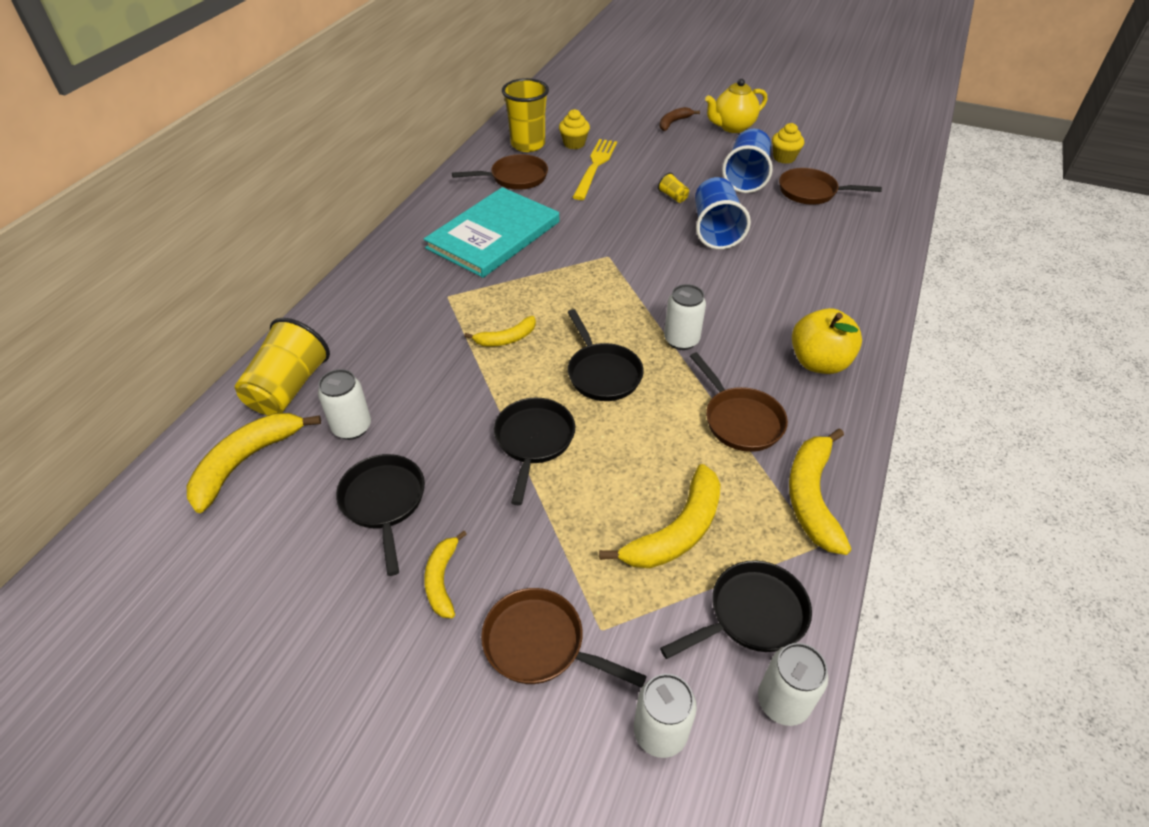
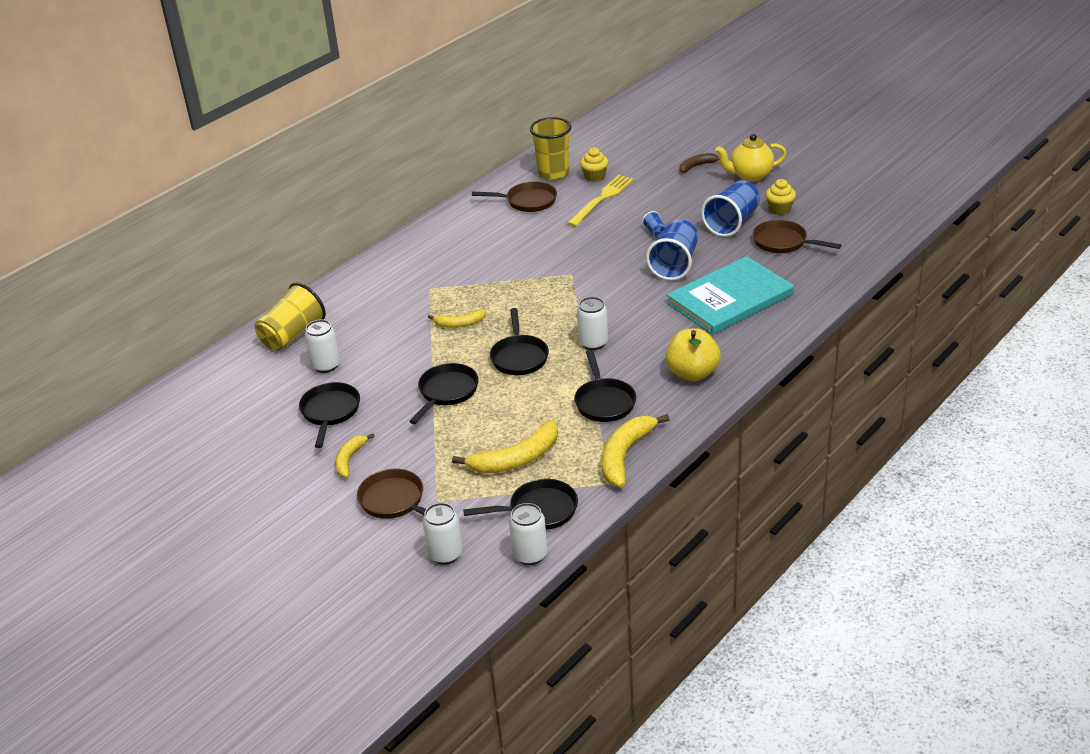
camera: 20 degrees right, 10 degrees down
yellow banana [187,413,321,513] -> none
turquoise book [424,187,559,278] -> turquoise book moved to [666,256,794,335]
yellow cup [658,173,689,203] -> blue cup [642,211,666,238]
brown pan [690,352,788,452] -> black pan [574,350,636,422]

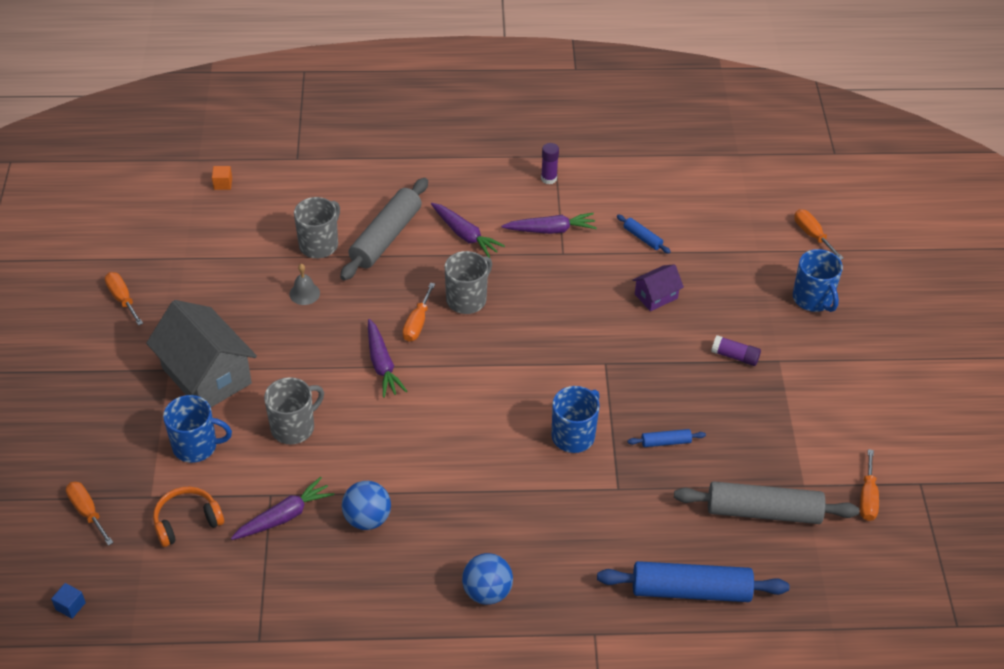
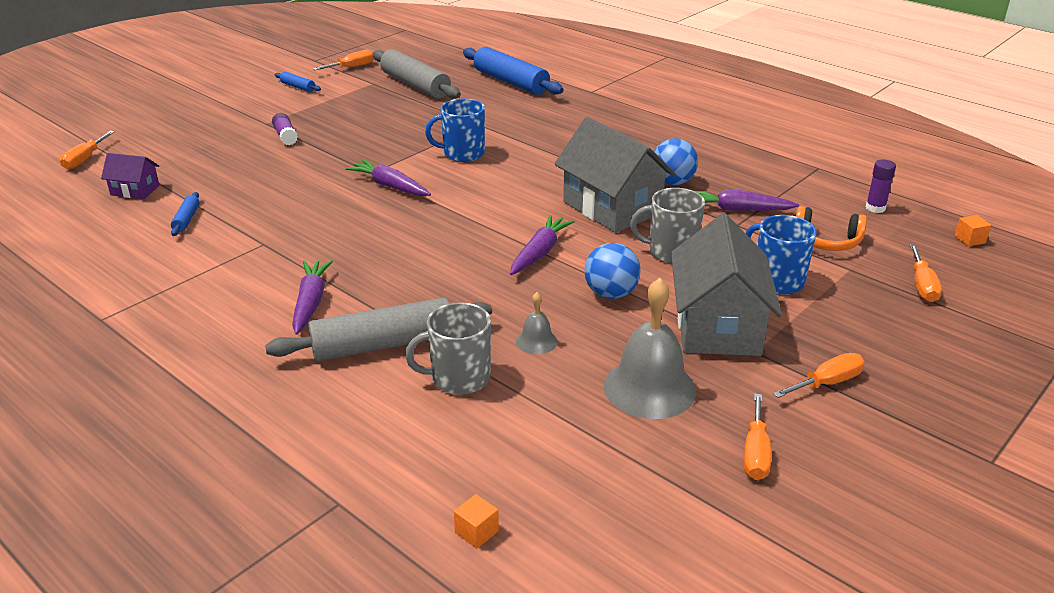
camera: 135 degrees left, 15 degrees down
blue cube [51,583,86,619] -> orange cube [955,215,991,246]
orange screwdriver [403,283,435,342] -> orange screwdriver moved to [773,353,865,398]
grey mug [444,251,492,314] -> none
blue ball [462,553,513,605] -> blue ball moved to [584,243,641,299]
purple carrot [501,213,597,234] -> purple carrot moved to [345,159,431,196]
purple glue stick [541,143,559,184] -> purple glue stick moved to [865,159,896,213]
blue rolling pin [627,429,706,447] -> blue rolling pin moved to [275,72,321,92]
purple house [632,264,684,311] -> purple house moved to [101,153,159,199]
blue mug [793,249,843,312] -> none
none -> grey house [555,117,675,233]
none -> grey bell [604,278,696,419]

○ ○ ○ ○

Among the lines above, which ones hold the string "orange"? Show them.

:: RESULT OF THIS EXERCISE ::
blue cube [51,583,86,619] -> orange cube [955,215,991,246]
orange screwdriver [403,283,435,342] -> orange screwdriver moved to [773,353,865,398]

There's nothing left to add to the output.